BEGIN ENTRIES SHOWN
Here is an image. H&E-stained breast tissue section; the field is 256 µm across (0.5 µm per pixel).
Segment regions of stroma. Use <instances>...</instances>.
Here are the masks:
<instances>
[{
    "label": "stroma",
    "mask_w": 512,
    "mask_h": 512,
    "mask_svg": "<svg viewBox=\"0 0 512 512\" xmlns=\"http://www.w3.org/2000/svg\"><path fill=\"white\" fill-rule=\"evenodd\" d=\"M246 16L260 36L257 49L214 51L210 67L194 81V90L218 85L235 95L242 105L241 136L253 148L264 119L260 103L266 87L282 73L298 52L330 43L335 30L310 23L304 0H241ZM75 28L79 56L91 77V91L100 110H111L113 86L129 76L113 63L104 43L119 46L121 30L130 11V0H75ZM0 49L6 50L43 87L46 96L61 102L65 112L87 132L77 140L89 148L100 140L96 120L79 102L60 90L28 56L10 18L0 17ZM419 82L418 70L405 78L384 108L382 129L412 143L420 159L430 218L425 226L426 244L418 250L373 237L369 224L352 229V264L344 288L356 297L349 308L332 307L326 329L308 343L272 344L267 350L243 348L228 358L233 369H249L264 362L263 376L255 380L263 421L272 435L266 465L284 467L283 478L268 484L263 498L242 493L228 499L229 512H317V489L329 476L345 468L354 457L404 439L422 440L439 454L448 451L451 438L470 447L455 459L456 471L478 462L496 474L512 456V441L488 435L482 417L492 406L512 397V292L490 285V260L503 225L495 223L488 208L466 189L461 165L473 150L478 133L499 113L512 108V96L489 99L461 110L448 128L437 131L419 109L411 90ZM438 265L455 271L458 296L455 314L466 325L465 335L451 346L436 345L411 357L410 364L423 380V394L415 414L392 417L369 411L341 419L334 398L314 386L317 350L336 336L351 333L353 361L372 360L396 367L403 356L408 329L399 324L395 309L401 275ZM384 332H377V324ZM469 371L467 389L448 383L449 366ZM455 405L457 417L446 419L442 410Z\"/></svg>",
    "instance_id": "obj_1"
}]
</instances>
END ENTRIES SHOWN
SHORT PROBLEM:
Give back the data above exactly as it appears.

COMPLETED EXERCISE:
Here is an image. H&E-stained breast tissue section; the field is 256 µm across (0.5 µm per pixel).
Segment regions of stroma. Use <instances>...</instances>.
Here are the masks:
<instances>
[{
    "label": "stroma",
    "mask_w": 512,
    "mask_h": 512,
    "mask_svg": "<svg viewBox=\"0 0 512 512\" xmlns=\"http://www.w3.org/2000/svg\"><path fill=\"white\" fill-rule=\"evenodd\" d=\"M246 16L260 36L257 49L214 51L210 67L194 81V90L218 85L235 95L242 105L241 136L253 148L264 119L260 103L266 87L282 73L298 52L330 43L335 30L310 23L304 0H241ZM75 28L79 56L91 77V91L100 110H111L113 86L129 76L113 63L104 43L119 46L121 30L130 11V0H75ZM0 49L6 50L43 87L46 96L61 102L65 112L87 132L77 140L89 148L100 140L96 120L79 102L60 90L28 56L10 18L0 17ZM419 82L418 70L405 78L384 108L382 129L412 143L420 159L430 218L425 226L426 244L418 250L373 237L369 224L352 229V264L344 288L356 297L349 308L332 307L326 329L308 343L272 344L267 350L243 348L228 358L233 369H249L264 362L263 376L255 380L263 421L272 435L266 465L284 467L283 478L268 484L263 498L242 493L228 499L229 512H317V489L329 476L345 468L354 457L404 439L422 440L439 454L448 451L451 438L470 447L455 459L456 471L478 462L496 474L512 456V441L488 435L482 417L492 406L512 397V292L490 285V260L503 225L495 223L488 208L466 189L461 165L473 150L478 133L499 113L512 108V96L489 99L461 110L448 128L437 131L419 109L411 90ZM438 265L455 271L458 296L455 314L466 325L465 335L451 346L436 345L411 357L410 364L423 380V394L415 414L392 417L369 411L341 419L334 398L314 386L317 350L336 336L351 333L353 361L372 360L396 367L403 356L408 329L399 324L395 309L401 275ZM384 332H377V324ZM469 371L467 389L448 383L449 366ZM455 405L457 417L446 419L442 410Z\"/></svg>",
    "instance_id": "obj_1"
}]
</instances>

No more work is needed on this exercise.